- **DATA FOR THIS EXERCISE**
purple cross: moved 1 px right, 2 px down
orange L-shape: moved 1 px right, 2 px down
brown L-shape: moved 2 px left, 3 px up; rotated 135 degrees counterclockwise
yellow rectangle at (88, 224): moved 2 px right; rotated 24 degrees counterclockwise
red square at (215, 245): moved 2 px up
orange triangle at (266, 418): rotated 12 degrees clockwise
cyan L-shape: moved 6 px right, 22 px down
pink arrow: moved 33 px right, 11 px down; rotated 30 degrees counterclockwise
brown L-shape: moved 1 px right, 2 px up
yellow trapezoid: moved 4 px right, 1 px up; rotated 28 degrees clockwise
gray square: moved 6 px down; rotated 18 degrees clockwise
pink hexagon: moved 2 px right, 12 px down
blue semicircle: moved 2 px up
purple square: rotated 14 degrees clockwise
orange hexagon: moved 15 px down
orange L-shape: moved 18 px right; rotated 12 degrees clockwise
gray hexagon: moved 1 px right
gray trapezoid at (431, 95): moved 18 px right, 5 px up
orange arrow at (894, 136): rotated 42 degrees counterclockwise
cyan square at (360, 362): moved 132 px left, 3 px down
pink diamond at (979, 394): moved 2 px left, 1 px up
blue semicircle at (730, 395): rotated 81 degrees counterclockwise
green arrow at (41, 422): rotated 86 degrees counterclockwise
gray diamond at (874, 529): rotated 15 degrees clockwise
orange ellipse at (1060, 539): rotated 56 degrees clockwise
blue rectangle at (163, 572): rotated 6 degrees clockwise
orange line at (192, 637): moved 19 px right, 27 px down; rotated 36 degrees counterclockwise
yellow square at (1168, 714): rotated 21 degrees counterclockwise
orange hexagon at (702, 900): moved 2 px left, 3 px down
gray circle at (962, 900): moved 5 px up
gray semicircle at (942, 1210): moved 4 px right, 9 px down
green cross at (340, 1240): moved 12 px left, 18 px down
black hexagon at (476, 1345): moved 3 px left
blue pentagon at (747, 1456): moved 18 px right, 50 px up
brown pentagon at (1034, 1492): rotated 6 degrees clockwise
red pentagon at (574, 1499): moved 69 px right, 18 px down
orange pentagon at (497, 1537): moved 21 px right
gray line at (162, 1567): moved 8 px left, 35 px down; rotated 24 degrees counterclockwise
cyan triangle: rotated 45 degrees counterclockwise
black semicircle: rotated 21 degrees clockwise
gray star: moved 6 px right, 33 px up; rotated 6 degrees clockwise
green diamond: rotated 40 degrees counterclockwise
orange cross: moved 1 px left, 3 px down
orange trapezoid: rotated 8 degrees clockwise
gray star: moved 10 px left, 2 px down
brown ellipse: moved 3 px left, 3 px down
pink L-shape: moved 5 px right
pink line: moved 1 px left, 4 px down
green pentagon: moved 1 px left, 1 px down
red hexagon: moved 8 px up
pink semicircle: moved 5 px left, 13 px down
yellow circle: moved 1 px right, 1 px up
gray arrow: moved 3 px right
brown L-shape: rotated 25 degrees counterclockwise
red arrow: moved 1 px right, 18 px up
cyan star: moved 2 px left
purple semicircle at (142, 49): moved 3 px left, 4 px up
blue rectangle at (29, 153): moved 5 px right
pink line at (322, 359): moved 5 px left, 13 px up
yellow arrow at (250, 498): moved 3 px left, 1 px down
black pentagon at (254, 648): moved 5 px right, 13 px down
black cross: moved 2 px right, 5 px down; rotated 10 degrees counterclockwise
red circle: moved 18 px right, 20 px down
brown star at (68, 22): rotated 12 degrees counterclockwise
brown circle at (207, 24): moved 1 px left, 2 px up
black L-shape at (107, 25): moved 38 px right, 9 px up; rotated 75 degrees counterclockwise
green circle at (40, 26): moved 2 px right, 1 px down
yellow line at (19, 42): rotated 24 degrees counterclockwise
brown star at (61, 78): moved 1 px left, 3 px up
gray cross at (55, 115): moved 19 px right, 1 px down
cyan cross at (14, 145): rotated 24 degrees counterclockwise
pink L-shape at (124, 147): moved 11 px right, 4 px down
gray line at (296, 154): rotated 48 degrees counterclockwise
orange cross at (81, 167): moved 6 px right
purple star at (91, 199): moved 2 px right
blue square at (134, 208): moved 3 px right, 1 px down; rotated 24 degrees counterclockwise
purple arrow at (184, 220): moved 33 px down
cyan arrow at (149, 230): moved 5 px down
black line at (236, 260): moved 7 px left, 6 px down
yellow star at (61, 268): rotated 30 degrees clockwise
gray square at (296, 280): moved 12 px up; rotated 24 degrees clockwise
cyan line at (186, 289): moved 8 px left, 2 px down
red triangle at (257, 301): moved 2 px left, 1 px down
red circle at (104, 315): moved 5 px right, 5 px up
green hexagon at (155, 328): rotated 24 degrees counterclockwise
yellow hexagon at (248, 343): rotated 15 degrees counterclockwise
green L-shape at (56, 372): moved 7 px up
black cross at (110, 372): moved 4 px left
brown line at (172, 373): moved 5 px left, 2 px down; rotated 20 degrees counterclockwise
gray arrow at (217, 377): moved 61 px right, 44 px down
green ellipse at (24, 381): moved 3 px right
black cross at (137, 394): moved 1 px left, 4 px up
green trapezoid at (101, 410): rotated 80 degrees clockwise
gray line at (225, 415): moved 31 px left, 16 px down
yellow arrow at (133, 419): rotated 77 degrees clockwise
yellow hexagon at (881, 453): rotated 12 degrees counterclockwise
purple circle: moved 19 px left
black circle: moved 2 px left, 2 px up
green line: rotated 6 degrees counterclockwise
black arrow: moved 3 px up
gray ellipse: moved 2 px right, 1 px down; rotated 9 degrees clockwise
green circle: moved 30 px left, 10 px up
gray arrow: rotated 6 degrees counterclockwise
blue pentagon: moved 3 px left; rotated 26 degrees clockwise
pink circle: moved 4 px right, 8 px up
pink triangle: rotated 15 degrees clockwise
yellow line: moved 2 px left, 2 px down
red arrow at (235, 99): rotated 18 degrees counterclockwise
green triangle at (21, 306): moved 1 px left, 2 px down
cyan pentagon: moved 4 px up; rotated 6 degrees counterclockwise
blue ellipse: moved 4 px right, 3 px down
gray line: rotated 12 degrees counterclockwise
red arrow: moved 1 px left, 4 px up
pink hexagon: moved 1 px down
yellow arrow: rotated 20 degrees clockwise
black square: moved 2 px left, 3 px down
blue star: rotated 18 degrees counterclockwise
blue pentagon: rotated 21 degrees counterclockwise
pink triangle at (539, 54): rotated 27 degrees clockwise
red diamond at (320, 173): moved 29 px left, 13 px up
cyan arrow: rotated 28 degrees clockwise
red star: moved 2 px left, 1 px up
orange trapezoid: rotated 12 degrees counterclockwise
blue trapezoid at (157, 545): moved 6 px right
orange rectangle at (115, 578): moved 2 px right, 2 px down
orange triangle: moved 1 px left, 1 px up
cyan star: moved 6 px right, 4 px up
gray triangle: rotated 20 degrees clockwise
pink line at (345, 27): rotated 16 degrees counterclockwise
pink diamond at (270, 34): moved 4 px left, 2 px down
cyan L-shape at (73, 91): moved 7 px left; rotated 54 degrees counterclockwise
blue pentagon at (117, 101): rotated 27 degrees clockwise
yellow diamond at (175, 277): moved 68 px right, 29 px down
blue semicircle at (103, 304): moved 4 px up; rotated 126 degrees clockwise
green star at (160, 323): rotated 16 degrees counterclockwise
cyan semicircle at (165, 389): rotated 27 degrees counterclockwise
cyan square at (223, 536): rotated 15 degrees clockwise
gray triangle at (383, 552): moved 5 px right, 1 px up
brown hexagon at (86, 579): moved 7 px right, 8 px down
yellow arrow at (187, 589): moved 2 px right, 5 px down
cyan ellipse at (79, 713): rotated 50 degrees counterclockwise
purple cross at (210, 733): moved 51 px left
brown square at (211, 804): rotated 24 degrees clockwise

- **AIM OF THE EXERCISE**
Among the entries above, the lines between the ones containing "yellow trapezoid: moved" and "purple square: rotated 14 degrees clockwise", inclusive, are to be transcribed exactly. No other line is to be given.

- **THE COMPLETED TASK**
yellow trapezoid: moved 4 px right, 1 px up; rotated 28 degrees clockwise
gray square: moved 6 px down; rotated 18 degrees clockwise
pink hexagon: moved 2 px right, 12 px down
blue semicircle: moved 2 px up
purple square: rotated 14 degrees clockwise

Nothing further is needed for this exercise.